*What to work on*: Copy each line of the data below in which the word "orange" can be found.

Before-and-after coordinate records

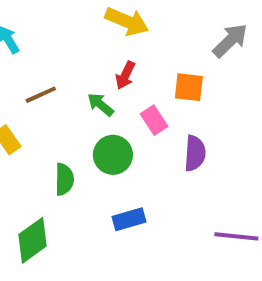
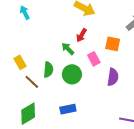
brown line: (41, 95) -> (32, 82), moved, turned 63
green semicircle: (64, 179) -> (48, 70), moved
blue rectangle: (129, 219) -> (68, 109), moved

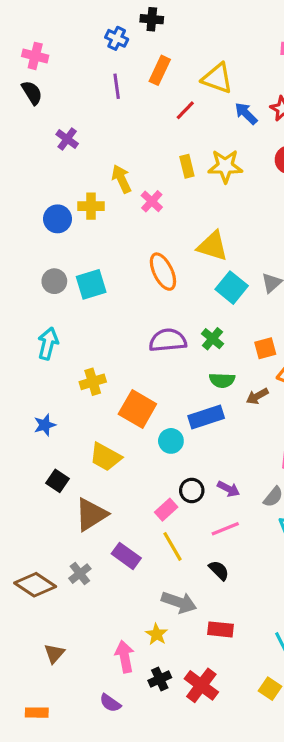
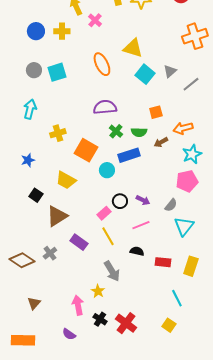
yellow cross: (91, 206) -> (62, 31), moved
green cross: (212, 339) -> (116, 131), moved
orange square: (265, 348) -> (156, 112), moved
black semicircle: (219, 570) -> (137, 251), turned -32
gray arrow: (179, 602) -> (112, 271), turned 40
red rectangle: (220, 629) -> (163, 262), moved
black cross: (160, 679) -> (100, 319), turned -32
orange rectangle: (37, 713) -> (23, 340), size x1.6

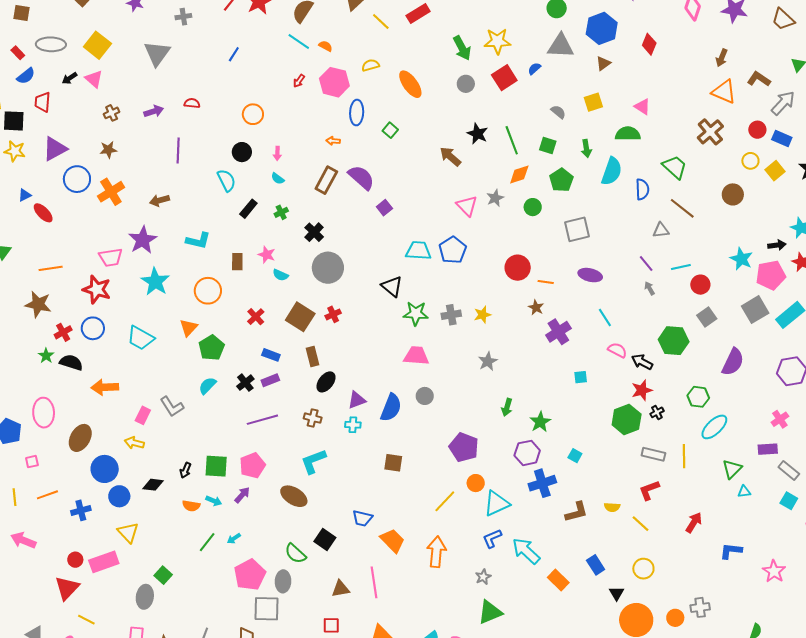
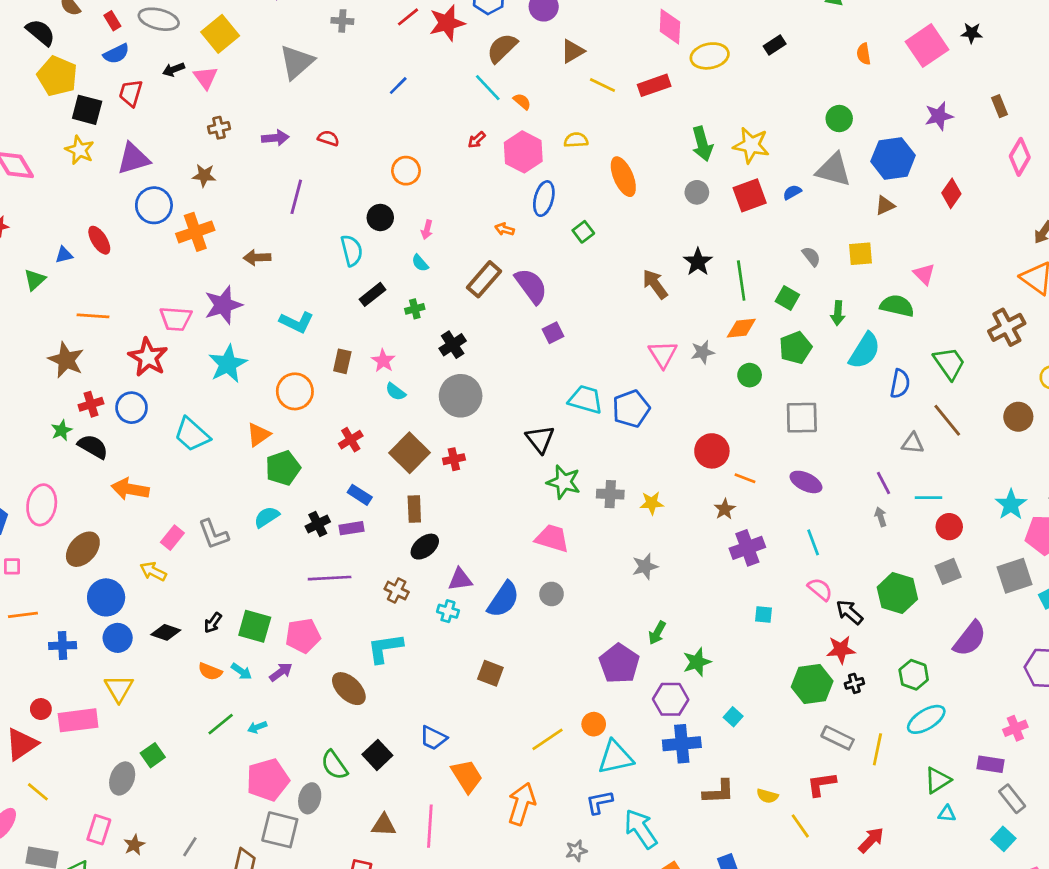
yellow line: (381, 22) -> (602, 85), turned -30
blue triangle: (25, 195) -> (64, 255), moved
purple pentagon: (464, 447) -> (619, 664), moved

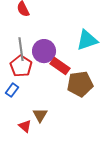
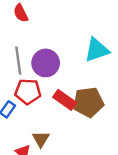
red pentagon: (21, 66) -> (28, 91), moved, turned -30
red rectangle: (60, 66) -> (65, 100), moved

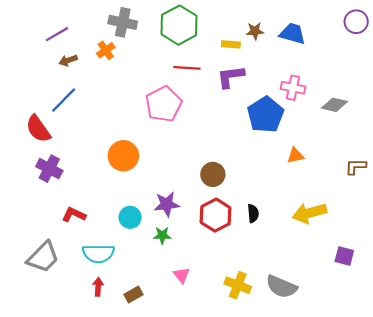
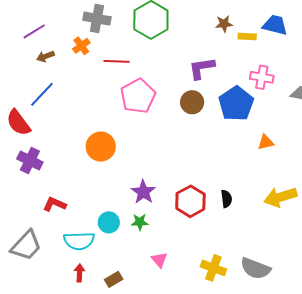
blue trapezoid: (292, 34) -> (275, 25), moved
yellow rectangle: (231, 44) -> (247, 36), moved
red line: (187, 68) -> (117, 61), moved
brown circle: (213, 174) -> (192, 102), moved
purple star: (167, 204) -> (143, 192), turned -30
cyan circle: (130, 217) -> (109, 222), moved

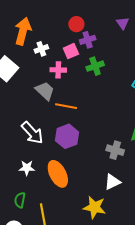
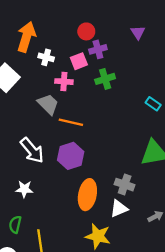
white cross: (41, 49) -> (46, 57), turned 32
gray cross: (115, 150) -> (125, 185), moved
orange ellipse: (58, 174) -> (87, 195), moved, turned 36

*Completed exercise*:
orange square: (265, 348) -> (156, 112), moved
orange rectangle: (37, 713) -> (23, 340), size x1.6
orange ellipse: (58, 174) -> (87, 195), moved, turned 36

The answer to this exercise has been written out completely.